▶ **Exercise directions**
Below are several records. Retype exactly those lines running from the one with "STEPPER1 pin IN3: TX -> D5" through the one with "PIXELS: WS2813 -> SK6812", end lines included, and no others.

▶ **Supplied material**
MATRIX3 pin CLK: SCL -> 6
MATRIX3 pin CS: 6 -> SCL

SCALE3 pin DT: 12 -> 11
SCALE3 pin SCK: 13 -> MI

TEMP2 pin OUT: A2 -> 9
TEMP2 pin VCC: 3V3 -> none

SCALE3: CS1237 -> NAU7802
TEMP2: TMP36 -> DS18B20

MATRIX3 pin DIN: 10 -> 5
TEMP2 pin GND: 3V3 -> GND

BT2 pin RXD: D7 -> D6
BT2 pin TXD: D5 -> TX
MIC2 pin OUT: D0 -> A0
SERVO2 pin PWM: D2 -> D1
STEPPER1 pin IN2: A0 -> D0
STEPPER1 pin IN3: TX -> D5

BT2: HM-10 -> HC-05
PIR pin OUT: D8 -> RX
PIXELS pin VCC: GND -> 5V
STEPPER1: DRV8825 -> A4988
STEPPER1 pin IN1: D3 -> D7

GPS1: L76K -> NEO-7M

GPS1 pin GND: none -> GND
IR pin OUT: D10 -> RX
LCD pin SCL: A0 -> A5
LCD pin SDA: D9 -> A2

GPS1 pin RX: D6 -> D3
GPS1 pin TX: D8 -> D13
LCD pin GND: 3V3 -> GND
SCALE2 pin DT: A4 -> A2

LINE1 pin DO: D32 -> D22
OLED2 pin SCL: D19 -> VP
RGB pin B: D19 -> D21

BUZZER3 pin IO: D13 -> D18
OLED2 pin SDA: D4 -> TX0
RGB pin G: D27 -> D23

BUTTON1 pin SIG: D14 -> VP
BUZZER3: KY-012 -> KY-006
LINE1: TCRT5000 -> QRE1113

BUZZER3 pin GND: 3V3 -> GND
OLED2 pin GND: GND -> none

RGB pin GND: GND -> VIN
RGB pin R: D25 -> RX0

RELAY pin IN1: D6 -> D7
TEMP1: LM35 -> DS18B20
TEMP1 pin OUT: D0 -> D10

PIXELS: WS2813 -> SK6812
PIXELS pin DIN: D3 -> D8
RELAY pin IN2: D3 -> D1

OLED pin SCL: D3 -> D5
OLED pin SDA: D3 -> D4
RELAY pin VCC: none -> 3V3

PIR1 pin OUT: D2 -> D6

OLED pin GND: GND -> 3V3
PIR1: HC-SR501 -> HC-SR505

▶ **Answer box**
STEPPER1 pin IN3: TX -> D5

BT2: HM-10 -> HC-05
PIR pin OUT: D8 -> RX
PIXELS pin VCC: GND -> 5V
STEPPER1: DRV8825 -> A4988
STEPPER1 pin IN1: D3 -> D7

GPS1: L76K -> NEO-7M

GPS1 pin GND: none -> GND
IR pin OUT: D10 -> RX
LCD pin SCL: A0 -> A5
LCD pin SDA: D9 -> A2

GPS1 pin RX: D6 -> D3
GPS1 pin TX: D8 -> D13
LCD pin GND: 3V3 -> GND
SCALE2 pin DT: A4 -> A2

LINE1 pin DO: D32 -> D22
OLED2 pin SCL: D19 -> VP
RGB pin B: D19 -> D21

BUZZER3 pin IO: D13 -> D18
OLED2 pin SDA: D4 -> TX0
RGB pin G: D27 -> D23

BUTTON1 pin SIG: D14 -> VP
BUZZER3: KY-012 -> KY-006
LINE1: TCRT5000 -> QRE1113

BUZZER3 pin GND: 3V3 -> GND
OLED2 pin GND: GND -> none

RGB pin GND: GND -> VIN
RGB pin R: D25 -> RX0

RELAY pin IN1: D6 -> D7
TEMP1: LM35 -> DS18B20
TEMP1 pin OUT: D0 -> D10

PIXELS: WS2813 -> SK6812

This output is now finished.